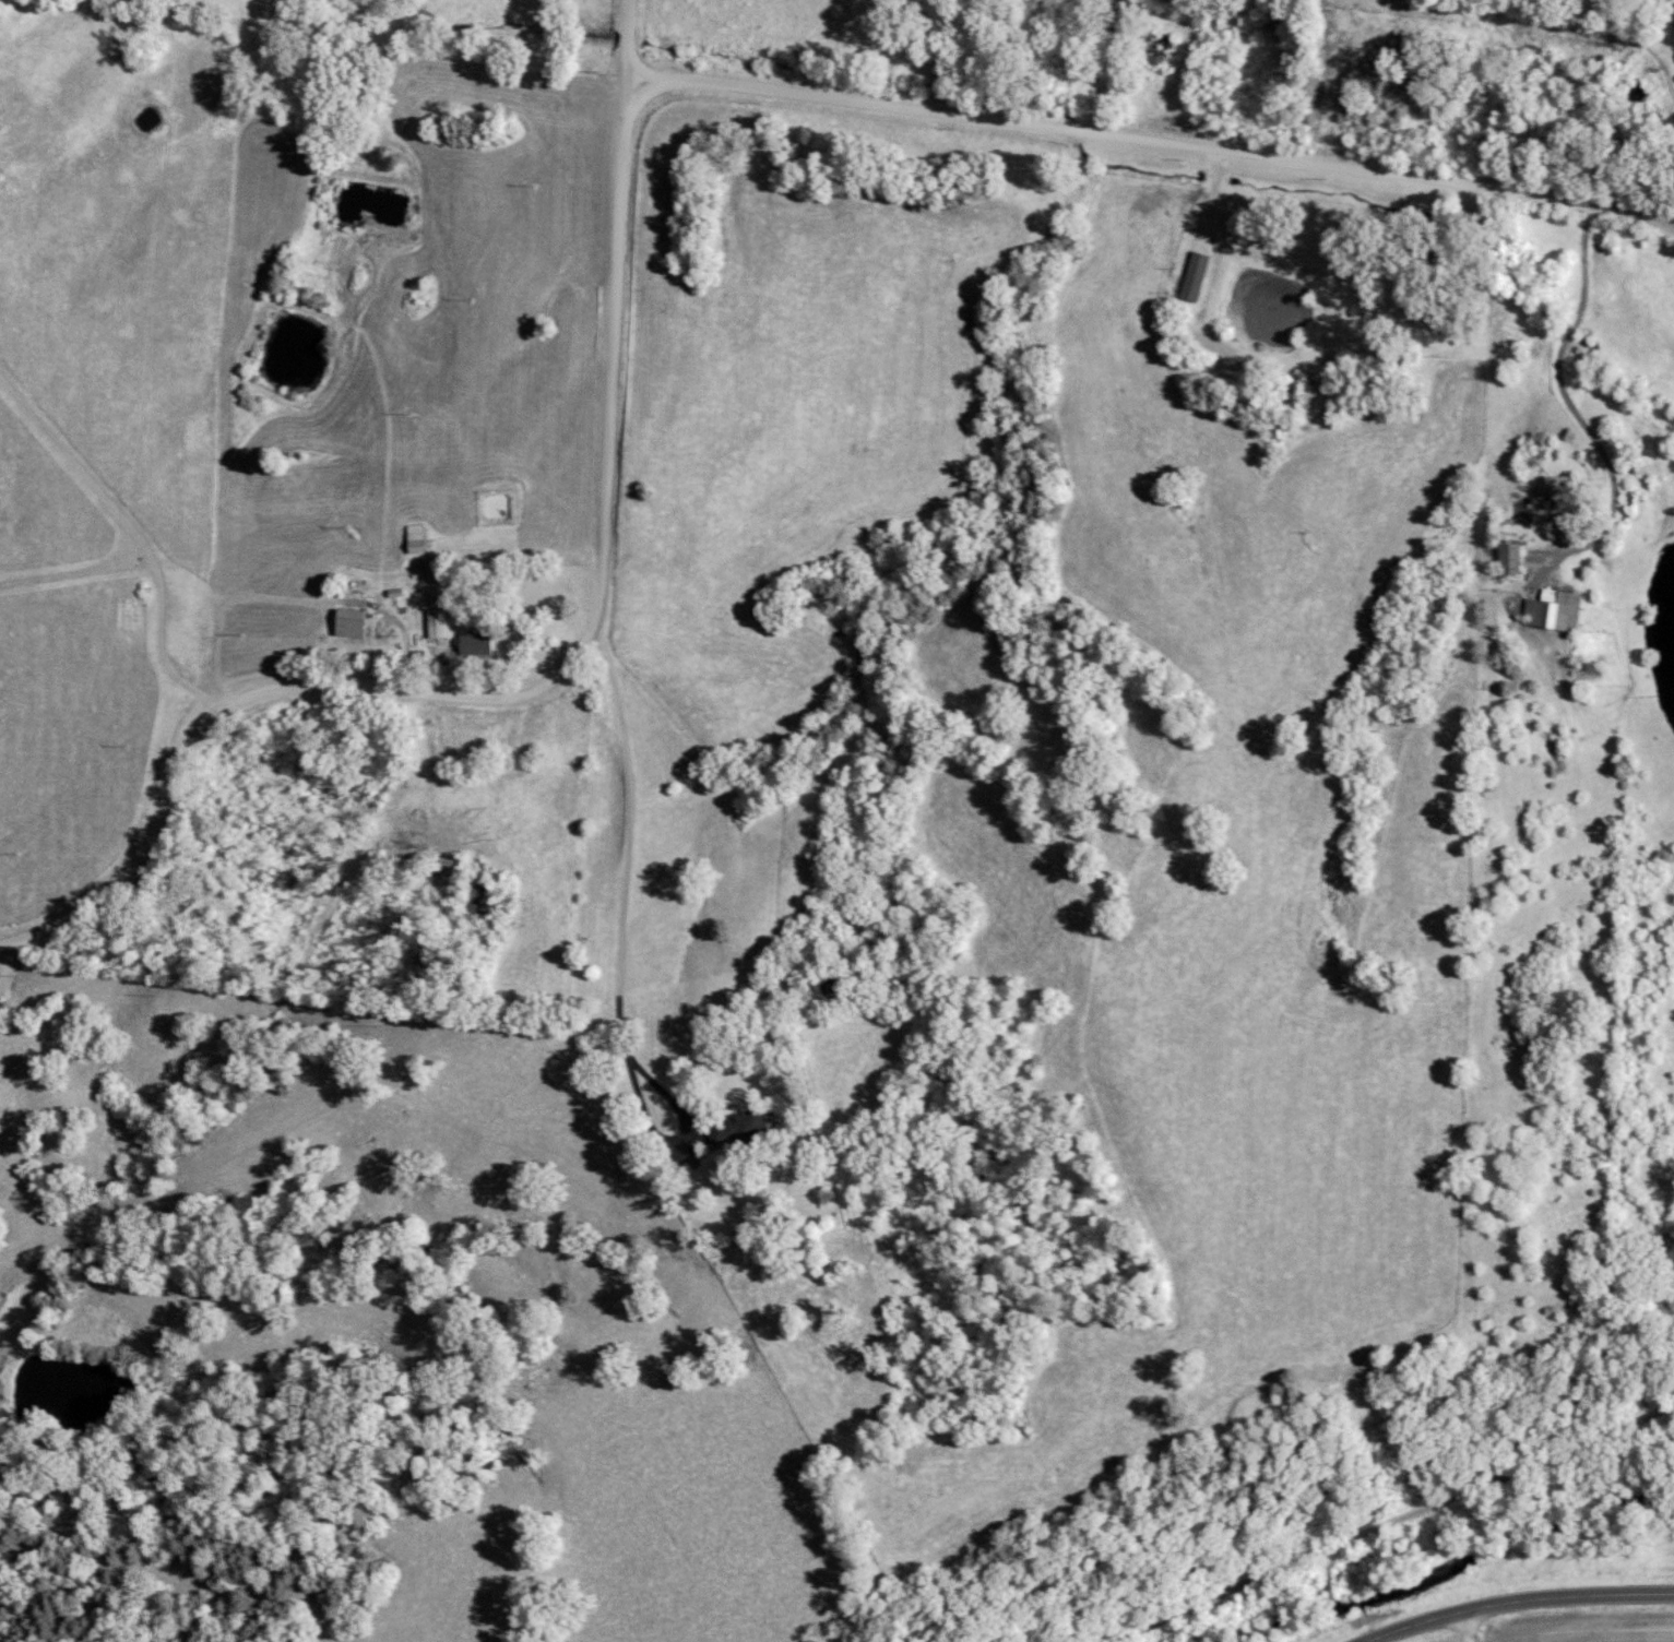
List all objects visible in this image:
building: (1105, 8)
road: (634, 41)
building: (1153, 46)
road: (1155, 140)
building: (1190, 277)
road: (1572, 402)
building: (1551, 494)
building: (419, 540)
building: (1504, 558)
building: (1547, 611)
building: (353, 623)
building: (440, 624)
building: (480, 644)
road: (525, 690)
road: (632, 883)
building: (744, 1127)
road: (1396, 1519)
road: (1519, 1600)
road: (1470, 1626)

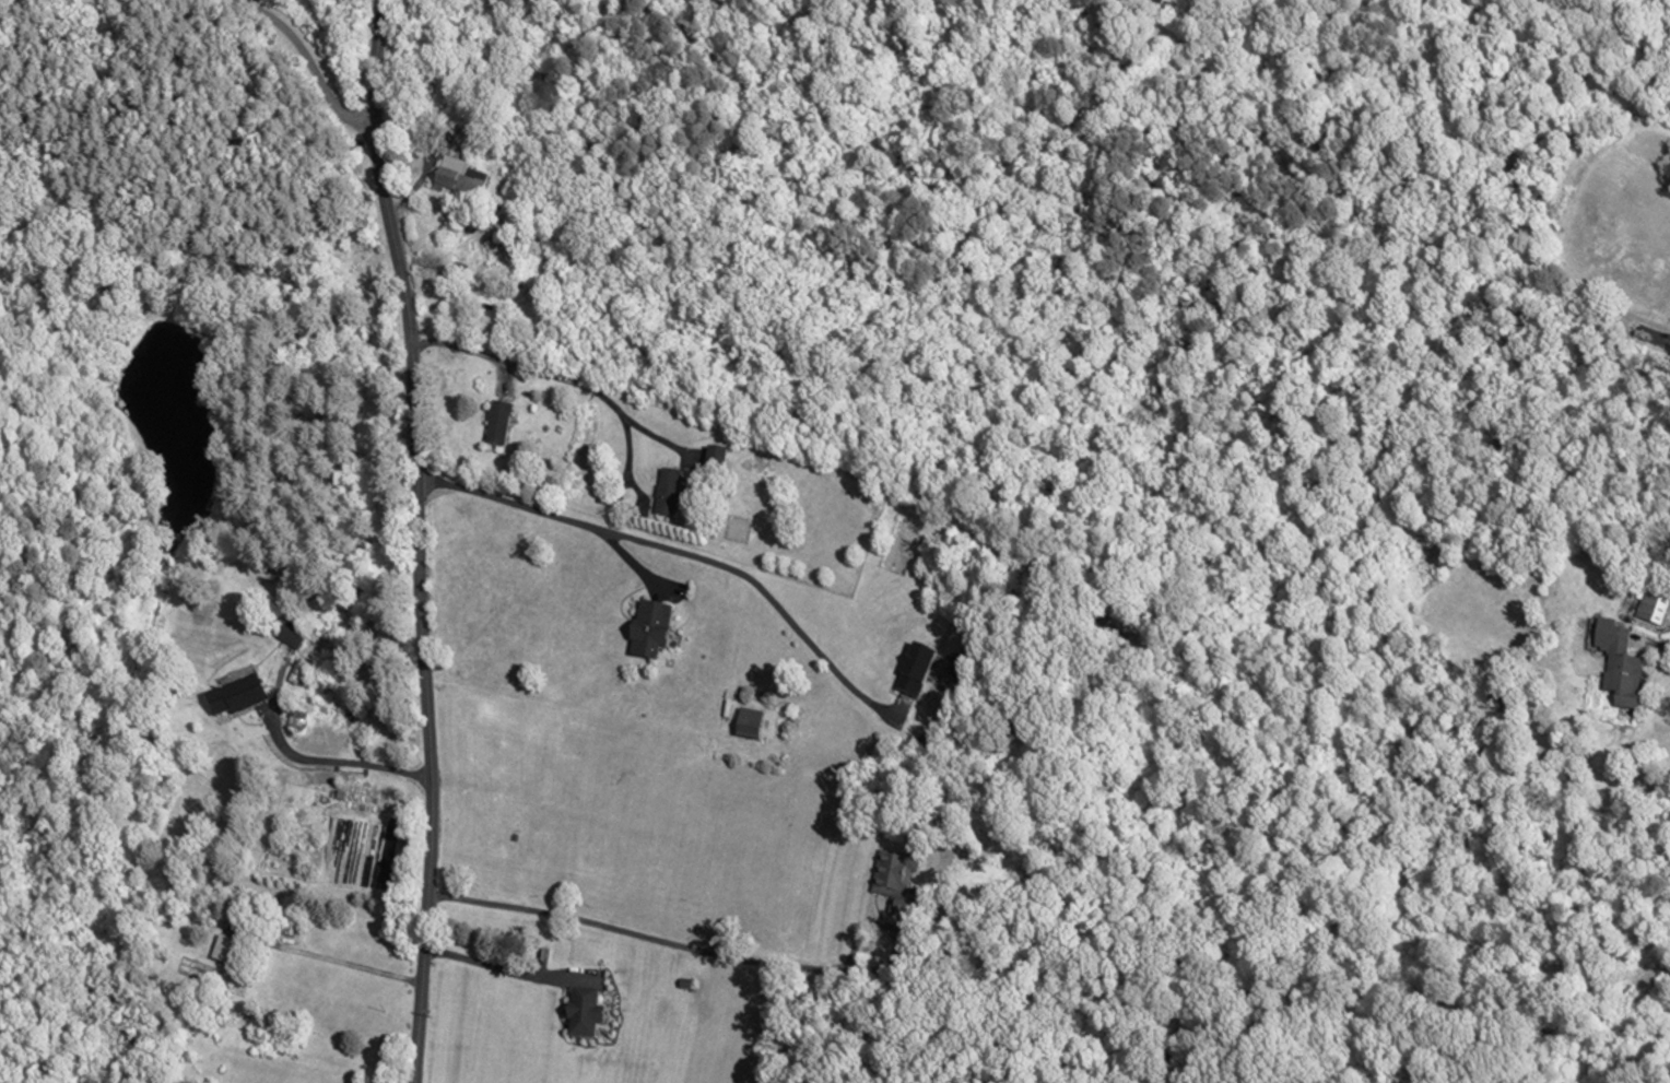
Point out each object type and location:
road: (306, 58)
building: (458, 184)
building: (1641, 334)
road: (514, 364)
building: (496, 420)
building: (713, 456)
building: (667, 488)
road: (417, 540)
road: (681, 554)
road: (628, 559)
building: (1653, 603)
building: (640, 628)
building: (292, 633)
building: (282, 635)
road: (1658, 644)
building: (1618, 661)
building: (915, 668)
building: (237, 693)
building: (747, 722)
road: (334, 762)
building: (895, 879)
building: (274, 911)
road: (882, 924)
building: (287, 929)
building: (277, 931)
road: (653, 939)
building: (223, 948)
road: (340, 962)
road: (504, 969)
building: (581, 1012)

DIRECTIVE ▸
Whatever pictures the entries contain, omit them, and write the rest out exactly.

ANSWER BOX ▸
List all objects visible in this image:
building: (1105, 8)
road: (634, 41)
building: (1153, 46)
road: (1155, 140)
building: (1190, 277)
road: (1572, 402)
building: (1551, 494)
building: (419, 540)
building: (1504, 558)
building: (1547, 611)
building: (353, 623)
building: (440, 624)
building: (480, 644)
road: (525, 690)
road: (632, 883)
building: (744, 1127)
road: (1396, 1519)
road: (1519, 1600)
road: (1470, 1626)

Point out each object type and location:
road: (306, 58)
building: (458, 184)
building: (1641, 334)
road: (514, 364)
building: (496, 420)
building: (713, 456)
building: (667, 488)
road: (417, 540)
road: (681, 554)
road: (628, 559)
building: (1653, 603)
building: (640, 628)
building: (292, 633)
building: (282, 635)
road: (1658, 644)
building: (1618, 661)
building: (915, 668)
building: (237, 693)
building: (747, 722)
road: (334, 762)
building: (895, 879)
building: (274, 911)
road: (882, 924)
building: (287, 929)
building: (277, 931)
road: (653, 939)
building: (223, 948)
road: (340, 962)
road: (504, 969)
building: (581, 1012)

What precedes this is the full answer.